Exercise
Please repeat, from the entries that follow, the lines from the one containing "orange trapezoid at" through the one containing "blue cross at (354, 258): rotated" exactly, adding nothing.
START Input
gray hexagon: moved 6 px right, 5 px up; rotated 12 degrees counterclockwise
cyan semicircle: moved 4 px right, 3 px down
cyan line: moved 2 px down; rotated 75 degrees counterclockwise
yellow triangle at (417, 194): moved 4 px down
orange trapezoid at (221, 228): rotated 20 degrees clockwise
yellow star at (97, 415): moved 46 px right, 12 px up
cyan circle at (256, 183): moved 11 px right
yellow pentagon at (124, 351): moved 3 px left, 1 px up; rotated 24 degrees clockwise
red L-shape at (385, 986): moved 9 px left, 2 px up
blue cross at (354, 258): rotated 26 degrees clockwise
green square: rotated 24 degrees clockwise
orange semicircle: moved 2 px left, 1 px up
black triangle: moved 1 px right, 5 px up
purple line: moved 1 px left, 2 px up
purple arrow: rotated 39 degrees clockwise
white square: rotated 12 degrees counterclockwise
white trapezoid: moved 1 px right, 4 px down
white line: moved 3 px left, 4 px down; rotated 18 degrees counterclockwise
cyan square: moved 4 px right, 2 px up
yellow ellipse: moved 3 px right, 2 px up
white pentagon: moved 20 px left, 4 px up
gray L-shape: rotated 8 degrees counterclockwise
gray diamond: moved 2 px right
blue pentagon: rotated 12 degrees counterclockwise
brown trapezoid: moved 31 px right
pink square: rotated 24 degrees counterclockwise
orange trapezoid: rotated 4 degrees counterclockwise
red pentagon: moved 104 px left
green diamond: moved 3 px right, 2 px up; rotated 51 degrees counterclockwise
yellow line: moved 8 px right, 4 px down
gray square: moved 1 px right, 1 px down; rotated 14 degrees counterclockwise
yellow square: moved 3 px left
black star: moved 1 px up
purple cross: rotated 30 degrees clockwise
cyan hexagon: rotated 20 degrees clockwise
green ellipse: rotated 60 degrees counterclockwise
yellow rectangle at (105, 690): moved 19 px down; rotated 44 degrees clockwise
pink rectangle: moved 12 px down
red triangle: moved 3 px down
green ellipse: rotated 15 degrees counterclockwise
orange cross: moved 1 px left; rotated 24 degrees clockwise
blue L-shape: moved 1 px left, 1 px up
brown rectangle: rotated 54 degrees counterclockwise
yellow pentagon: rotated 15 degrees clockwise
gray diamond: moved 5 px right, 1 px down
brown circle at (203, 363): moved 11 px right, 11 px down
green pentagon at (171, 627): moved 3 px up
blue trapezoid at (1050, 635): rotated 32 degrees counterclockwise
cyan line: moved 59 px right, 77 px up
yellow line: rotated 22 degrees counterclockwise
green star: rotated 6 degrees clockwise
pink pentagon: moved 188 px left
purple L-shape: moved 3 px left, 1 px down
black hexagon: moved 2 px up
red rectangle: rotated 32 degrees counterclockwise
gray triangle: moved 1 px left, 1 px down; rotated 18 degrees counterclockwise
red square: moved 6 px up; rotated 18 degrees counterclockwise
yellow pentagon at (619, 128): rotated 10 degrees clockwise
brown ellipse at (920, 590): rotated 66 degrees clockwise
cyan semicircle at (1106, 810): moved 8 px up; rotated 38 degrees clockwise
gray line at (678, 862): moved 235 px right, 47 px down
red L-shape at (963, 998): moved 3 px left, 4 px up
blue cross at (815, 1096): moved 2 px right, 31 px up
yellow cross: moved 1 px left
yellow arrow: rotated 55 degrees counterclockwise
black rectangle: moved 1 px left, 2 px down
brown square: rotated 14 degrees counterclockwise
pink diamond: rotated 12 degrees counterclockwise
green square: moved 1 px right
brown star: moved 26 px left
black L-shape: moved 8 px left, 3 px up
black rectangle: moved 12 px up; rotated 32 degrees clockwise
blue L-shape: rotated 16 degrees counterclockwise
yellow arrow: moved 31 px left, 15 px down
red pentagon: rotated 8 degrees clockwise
END Input
Exercise response
orange trapezoid at (221, 228): rotated 20 degrees clockwise
yellow star at (97, 415): moved 46 px right, 12 px up
cyan circle at (256, 183): moved 11 px right
yellow pentagon at (124, 351): moved 3 px left, 1 px up; rotated 24 degrees clockwise
red L-shape at (385, 986): moved 9 px left, 2 px up
blue cross at (354, 258): rotated 26 degrees clockwise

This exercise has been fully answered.